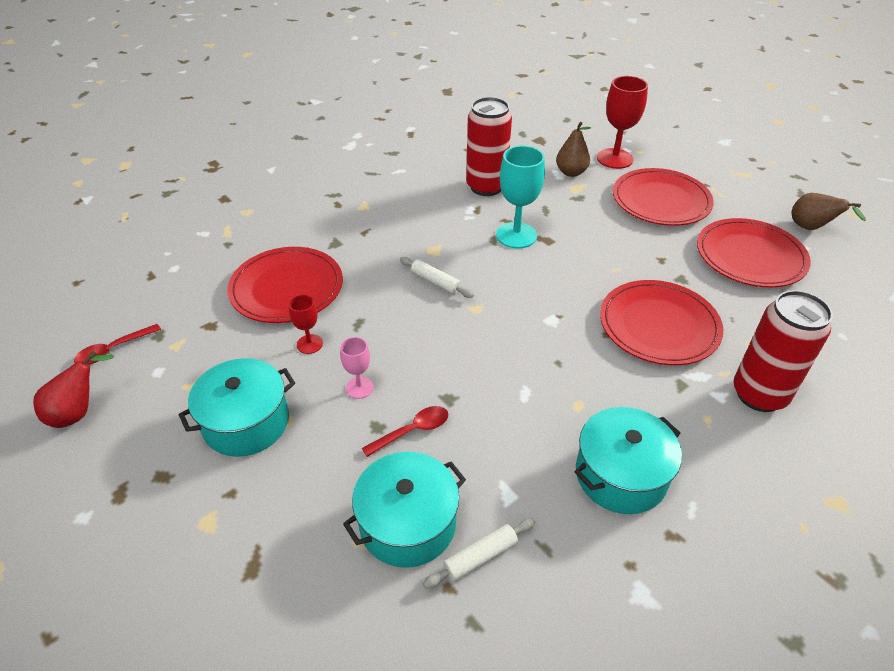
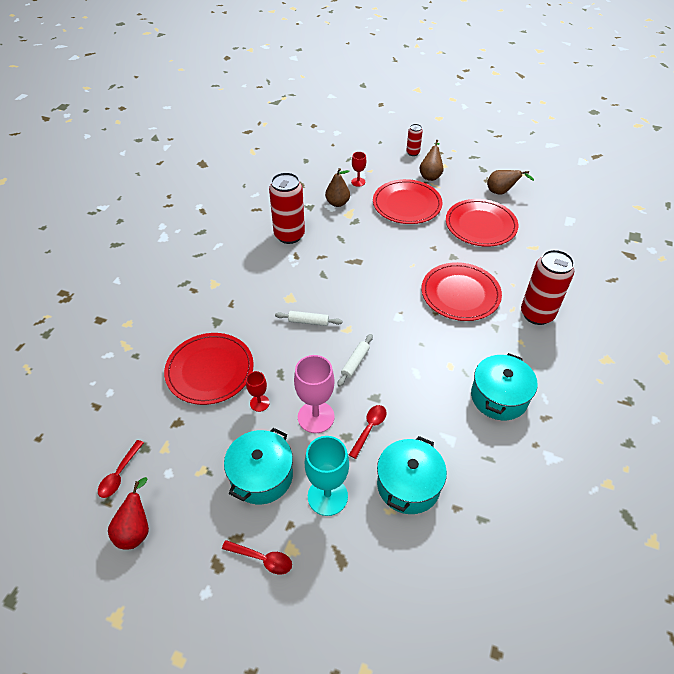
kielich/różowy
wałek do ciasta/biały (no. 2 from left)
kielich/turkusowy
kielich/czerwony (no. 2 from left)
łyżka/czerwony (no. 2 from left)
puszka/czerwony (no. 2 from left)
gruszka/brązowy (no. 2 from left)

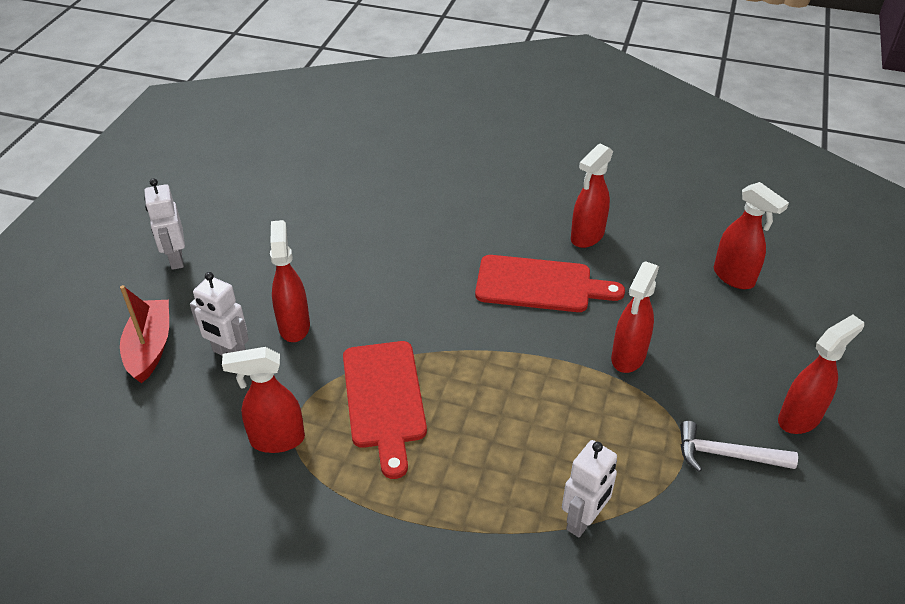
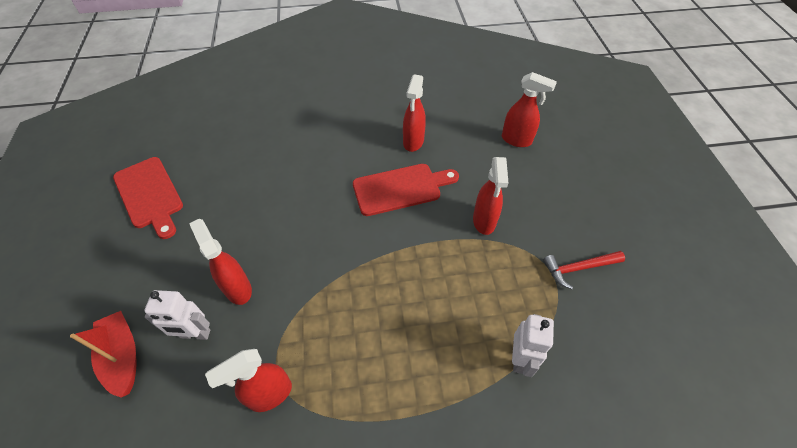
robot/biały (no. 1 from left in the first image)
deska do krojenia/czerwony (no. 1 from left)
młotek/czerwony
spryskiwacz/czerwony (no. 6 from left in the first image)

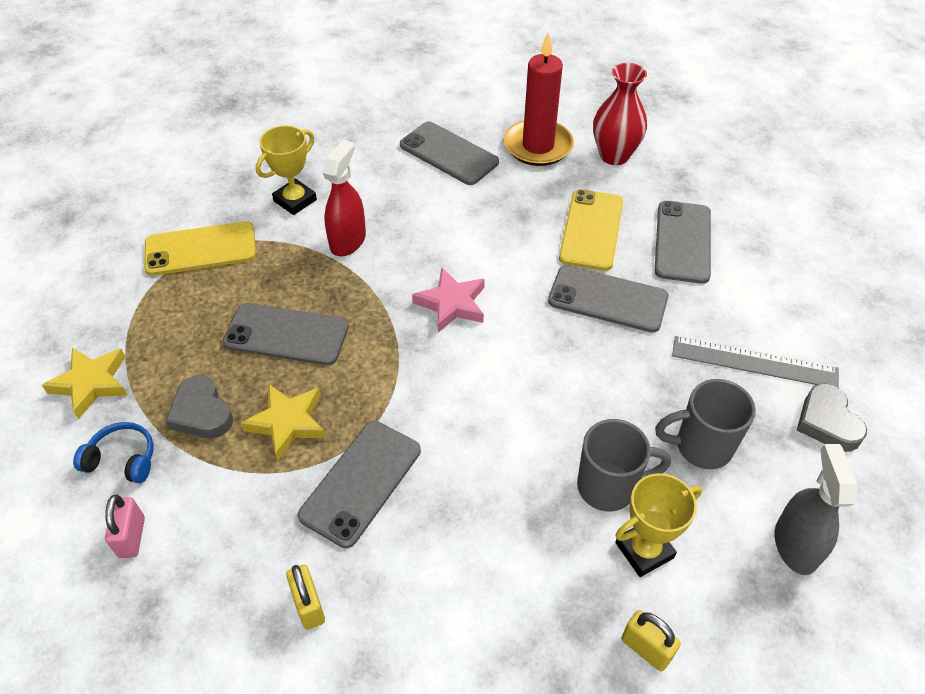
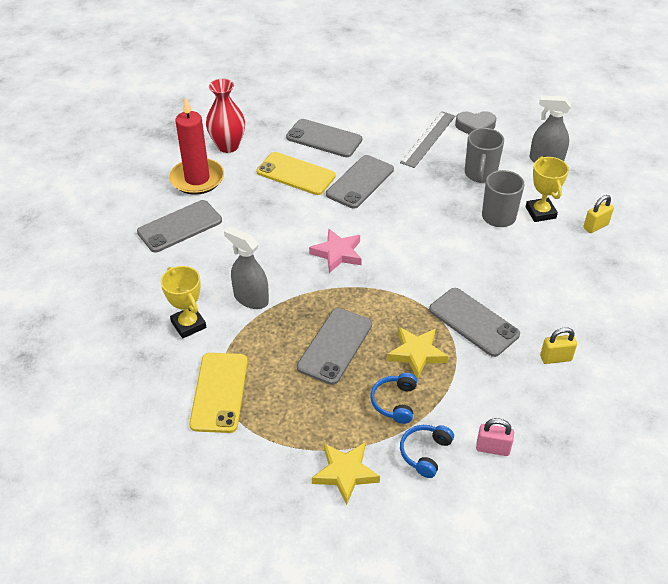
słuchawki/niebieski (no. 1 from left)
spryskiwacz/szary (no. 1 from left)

·····

Your goal: The answer must consist of every line from the listing above that includes the word "image".

Written answer:
robot/biały (no. 1 from left in the first image)
spryskiwacz/czerwony (no. 6 from left in the first image)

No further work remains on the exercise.